• _Activity_: Return every line from the records below in which the word "size" is found.

[[ Stored data open ]]

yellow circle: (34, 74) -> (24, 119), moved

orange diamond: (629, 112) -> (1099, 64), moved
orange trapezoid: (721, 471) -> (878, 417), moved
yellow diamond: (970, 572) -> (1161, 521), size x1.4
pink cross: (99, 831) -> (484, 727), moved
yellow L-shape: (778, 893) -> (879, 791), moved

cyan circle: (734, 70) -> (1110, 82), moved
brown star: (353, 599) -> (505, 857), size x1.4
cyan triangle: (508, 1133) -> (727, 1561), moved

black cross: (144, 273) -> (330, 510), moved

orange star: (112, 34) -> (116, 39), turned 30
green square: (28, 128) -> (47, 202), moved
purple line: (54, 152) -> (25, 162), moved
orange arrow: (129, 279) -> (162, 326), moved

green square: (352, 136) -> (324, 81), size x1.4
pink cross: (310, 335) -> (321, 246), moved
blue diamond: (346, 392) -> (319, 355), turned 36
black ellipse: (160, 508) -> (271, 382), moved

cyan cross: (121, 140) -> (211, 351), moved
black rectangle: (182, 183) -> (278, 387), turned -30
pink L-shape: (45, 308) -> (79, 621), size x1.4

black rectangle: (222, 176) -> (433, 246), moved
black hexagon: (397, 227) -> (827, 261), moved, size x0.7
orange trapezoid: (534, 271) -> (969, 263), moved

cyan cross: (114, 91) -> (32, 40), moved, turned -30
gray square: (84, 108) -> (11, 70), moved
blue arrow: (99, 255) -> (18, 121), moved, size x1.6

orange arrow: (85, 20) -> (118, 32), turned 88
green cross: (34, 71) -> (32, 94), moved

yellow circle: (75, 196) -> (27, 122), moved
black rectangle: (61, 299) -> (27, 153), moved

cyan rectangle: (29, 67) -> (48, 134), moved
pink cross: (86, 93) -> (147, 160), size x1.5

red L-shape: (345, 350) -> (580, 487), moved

[[ Stored data closed ]]

• _Task answer_:
yellow diamond: (970, 572) -> (1161, 521), size x1.4
brown star: (353, 599) -> (505, 857), size x1.4
green square: (352, 136) -> (324, 81), size x1.4
pink L-shape: (45, 308) -> (79, 621), size x1.4
black hexagon: (397, 227) -> (827, 261), moved, size x0.7
blue arrow: (99, 255) -> (18, 121), moved, size x1.6
pink cross: (86, 93) -> (147, 160), size x1.5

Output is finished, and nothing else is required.